### Assignment
From the entries below, write out exactly the lines between the line holding "(437, 533) = (684, 111): pink" and the line holding "(217, 466) = (154, 255): brown", inclusive, excluding any pictures.

•••

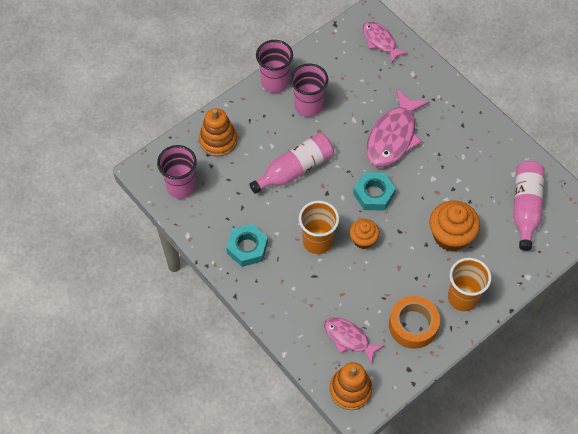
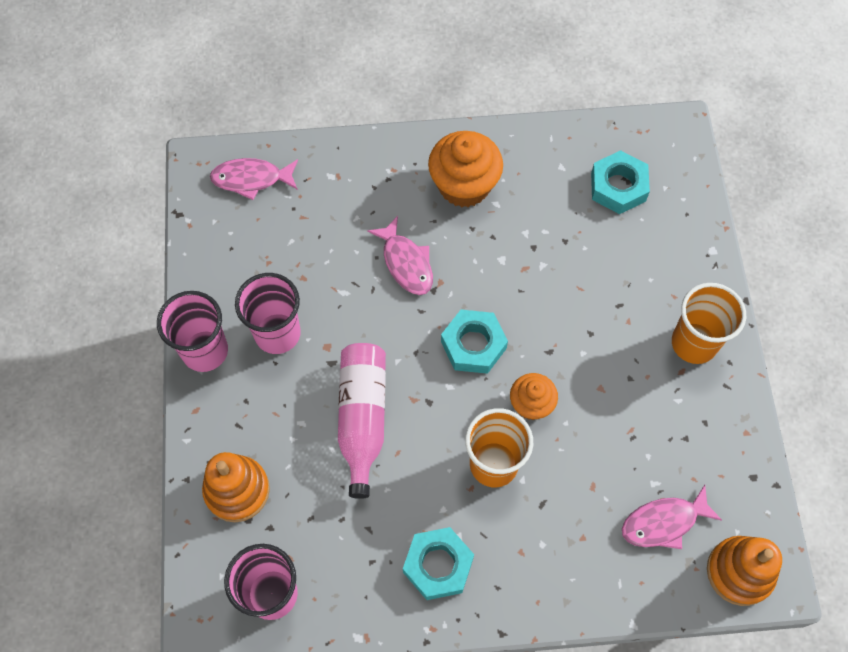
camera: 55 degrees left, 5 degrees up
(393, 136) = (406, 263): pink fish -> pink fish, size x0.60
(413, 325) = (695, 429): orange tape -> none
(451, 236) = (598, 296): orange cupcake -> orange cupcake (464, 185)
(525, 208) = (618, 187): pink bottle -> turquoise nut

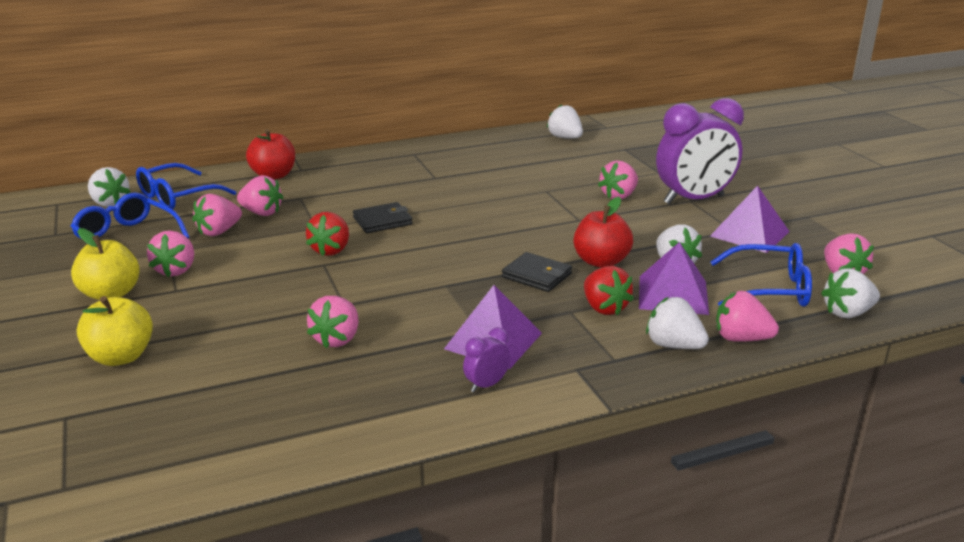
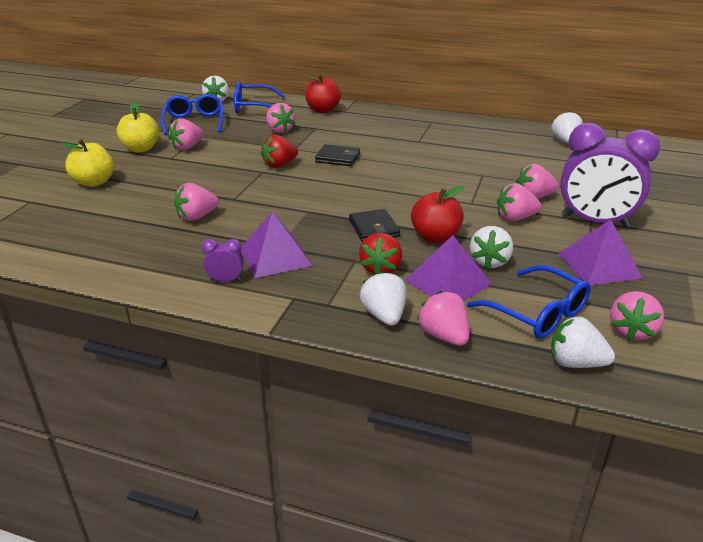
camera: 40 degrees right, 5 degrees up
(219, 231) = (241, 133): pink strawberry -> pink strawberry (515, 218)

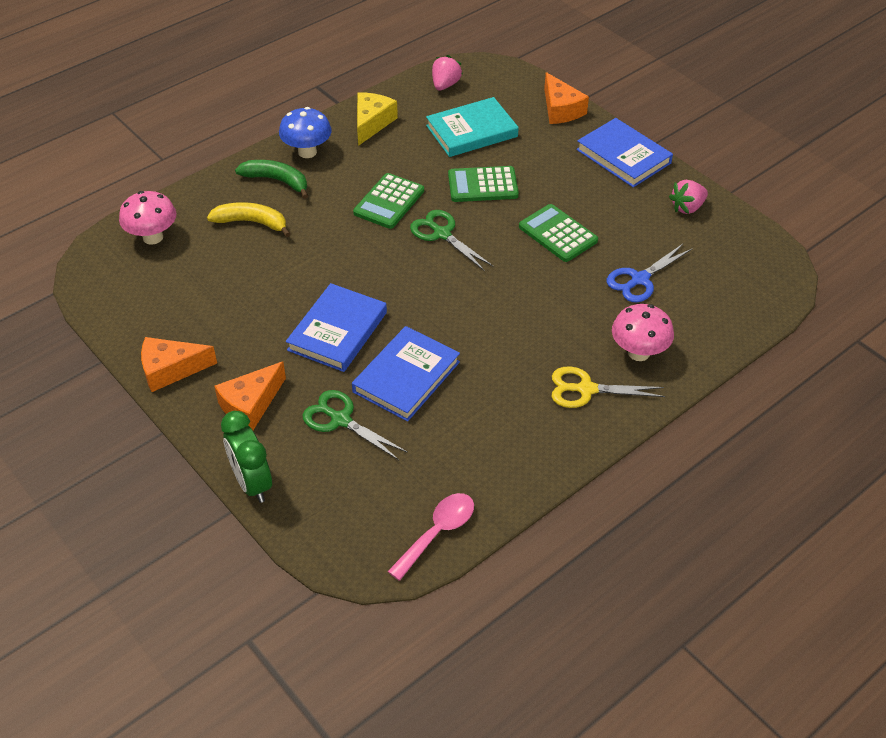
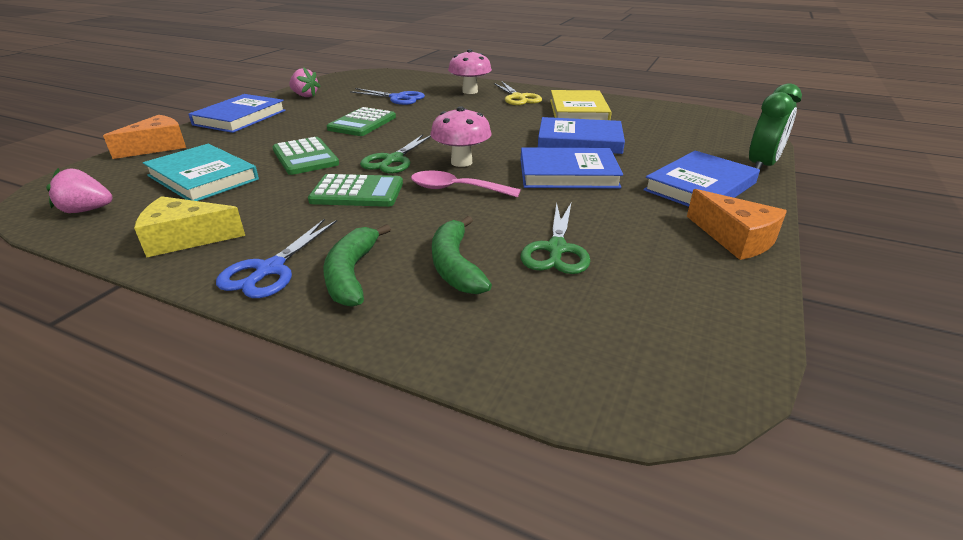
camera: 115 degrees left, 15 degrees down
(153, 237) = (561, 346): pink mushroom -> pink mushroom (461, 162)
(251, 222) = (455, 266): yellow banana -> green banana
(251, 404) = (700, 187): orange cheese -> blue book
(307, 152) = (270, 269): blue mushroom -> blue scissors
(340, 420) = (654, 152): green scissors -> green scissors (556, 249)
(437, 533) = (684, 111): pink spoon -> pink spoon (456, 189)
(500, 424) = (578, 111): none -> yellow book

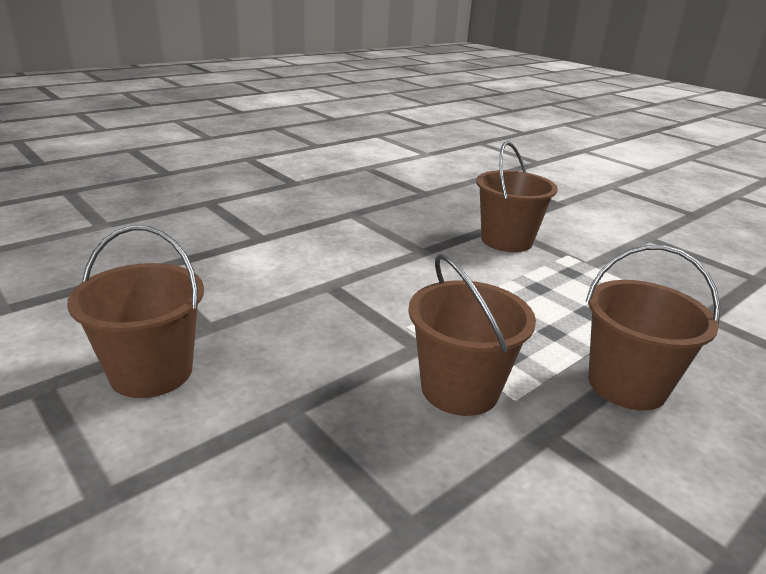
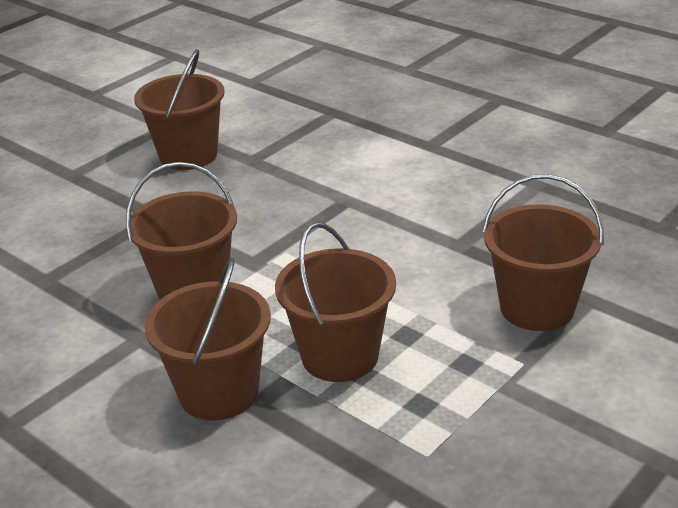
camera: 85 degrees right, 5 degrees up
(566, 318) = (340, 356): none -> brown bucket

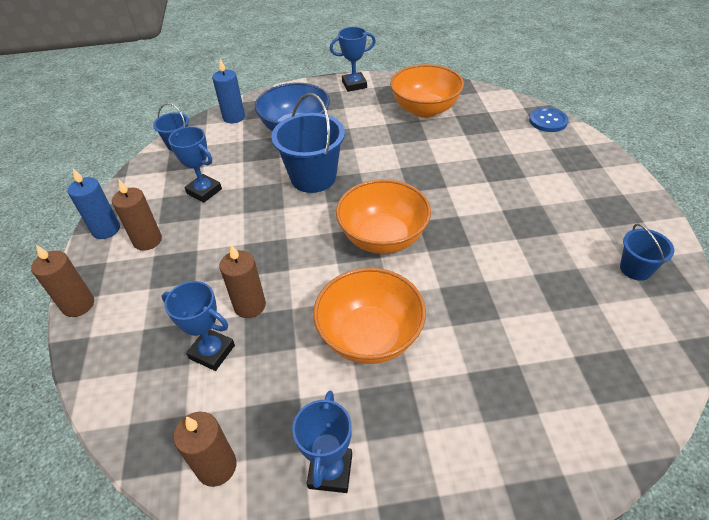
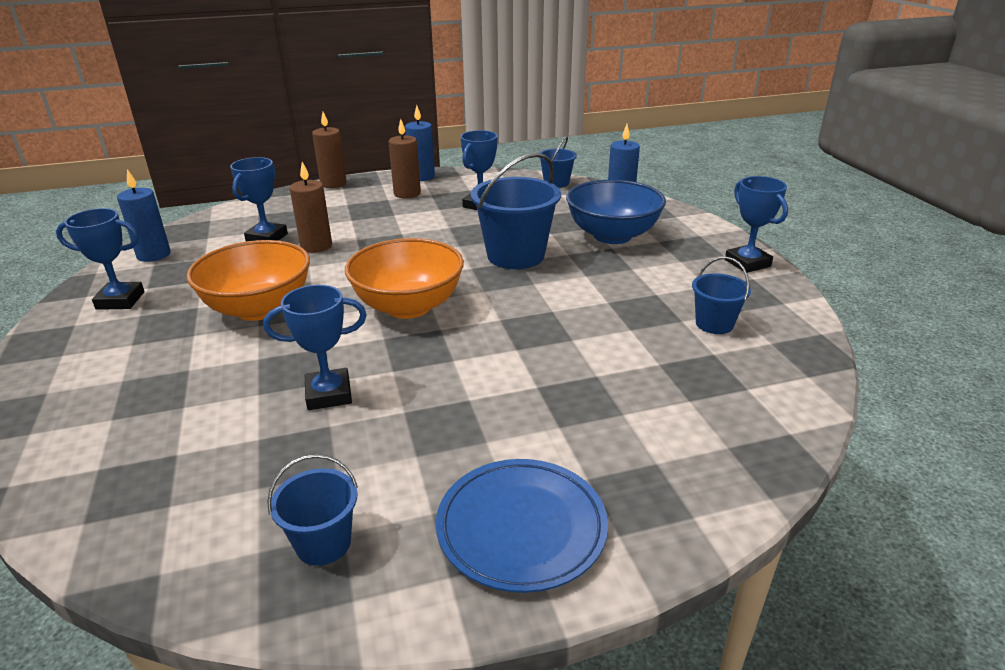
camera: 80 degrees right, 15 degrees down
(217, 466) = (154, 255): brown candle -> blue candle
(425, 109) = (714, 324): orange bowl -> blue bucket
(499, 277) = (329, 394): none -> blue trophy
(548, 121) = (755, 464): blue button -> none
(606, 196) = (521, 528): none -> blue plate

•••

### Your response
(437, 533) = (684, 111): pink spoon -> pink spoon (456, 189)
(500, 424) = (578, 111): none -> yellow book

camera: 85 degrees right, 5 degrees up
(566, 318) = (340, 356): none -> brown bucket

camera: 80 degrees right, 15 degrees down
(217, 466) = (154, 255): brown candle -> blue candle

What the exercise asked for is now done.